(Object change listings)
* * *

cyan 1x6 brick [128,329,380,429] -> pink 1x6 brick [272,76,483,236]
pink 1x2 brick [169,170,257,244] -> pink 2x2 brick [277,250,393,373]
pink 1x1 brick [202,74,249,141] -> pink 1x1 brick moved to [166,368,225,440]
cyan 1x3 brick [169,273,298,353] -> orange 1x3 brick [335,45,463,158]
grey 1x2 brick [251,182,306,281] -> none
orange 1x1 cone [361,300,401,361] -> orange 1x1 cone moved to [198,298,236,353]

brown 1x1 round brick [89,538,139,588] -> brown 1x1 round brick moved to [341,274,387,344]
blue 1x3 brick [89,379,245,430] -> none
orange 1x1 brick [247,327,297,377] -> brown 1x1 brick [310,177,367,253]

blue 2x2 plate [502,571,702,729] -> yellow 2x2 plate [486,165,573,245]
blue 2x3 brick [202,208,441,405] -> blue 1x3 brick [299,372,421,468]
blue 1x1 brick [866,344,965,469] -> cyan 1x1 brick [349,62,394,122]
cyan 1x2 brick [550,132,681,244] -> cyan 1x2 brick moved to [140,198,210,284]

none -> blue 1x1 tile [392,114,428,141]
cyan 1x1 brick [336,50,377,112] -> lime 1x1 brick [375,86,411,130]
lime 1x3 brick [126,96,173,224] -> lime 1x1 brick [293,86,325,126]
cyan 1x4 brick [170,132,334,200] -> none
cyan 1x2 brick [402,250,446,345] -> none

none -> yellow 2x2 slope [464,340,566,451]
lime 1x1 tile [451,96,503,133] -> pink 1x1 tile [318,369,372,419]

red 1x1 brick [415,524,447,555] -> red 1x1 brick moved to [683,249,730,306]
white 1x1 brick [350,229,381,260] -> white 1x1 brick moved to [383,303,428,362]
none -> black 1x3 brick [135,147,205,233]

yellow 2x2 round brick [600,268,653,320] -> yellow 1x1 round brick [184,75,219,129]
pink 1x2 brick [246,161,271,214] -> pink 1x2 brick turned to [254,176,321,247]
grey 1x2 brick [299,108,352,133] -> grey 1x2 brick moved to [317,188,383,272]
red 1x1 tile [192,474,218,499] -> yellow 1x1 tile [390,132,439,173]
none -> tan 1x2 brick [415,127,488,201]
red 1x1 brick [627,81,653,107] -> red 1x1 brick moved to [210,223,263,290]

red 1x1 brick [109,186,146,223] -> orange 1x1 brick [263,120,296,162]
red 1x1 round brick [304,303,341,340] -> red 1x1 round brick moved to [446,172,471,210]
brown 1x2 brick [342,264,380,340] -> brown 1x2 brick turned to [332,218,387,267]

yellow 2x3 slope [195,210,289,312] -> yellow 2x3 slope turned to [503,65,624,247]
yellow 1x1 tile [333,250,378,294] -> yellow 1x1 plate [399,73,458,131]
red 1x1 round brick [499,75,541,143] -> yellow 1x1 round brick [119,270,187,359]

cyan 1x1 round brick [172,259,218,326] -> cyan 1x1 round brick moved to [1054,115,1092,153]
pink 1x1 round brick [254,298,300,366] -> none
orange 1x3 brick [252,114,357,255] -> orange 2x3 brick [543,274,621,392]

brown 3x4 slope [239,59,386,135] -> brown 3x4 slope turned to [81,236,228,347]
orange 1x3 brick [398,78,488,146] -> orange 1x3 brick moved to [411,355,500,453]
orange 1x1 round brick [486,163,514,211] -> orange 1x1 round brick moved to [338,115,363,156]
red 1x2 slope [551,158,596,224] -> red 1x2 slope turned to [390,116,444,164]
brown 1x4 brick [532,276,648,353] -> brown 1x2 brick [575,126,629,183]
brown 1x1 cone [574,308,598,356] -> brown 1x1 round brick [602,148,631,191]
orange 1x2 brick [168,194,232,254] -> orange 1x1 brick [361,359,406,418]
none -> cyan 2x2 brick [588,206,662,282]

* * *

**Problem to work on:** Looking at the records above, return exactly the lines from the line with "brown 1x1 round brick [89,538,139,588]" to the line with "none -> blue 1x1 tile [392,114,428,141]", both ends included.

**Result for this task:**
brown 1x1 round brick [89,538,139,588] -> brown 1x1 round brick moved to [341,274,387,344]
blue 1x3 brick [89,379,245,430] -> none
orange 1x1 brick [247,327,297,377] -> brown 1x1 brick [310,177,367,253]

blue 2x2 plate [502,571,702,729] -> yellow 2x2 plate [486,165,573,245]
blue 2x3 brick [202,208,441,405] -> blue 1x3 brick [299,372,421,468]
blue 1x1 brick [866,344,965,469] -> cyan 1x1 brick [349,62,394,122]
cyan 1x2 brick [550,132,681,244] -> cyan 1x2 brick moved to [140,198,210,284]

none -> blue 1x1 tile [392,114,428,141]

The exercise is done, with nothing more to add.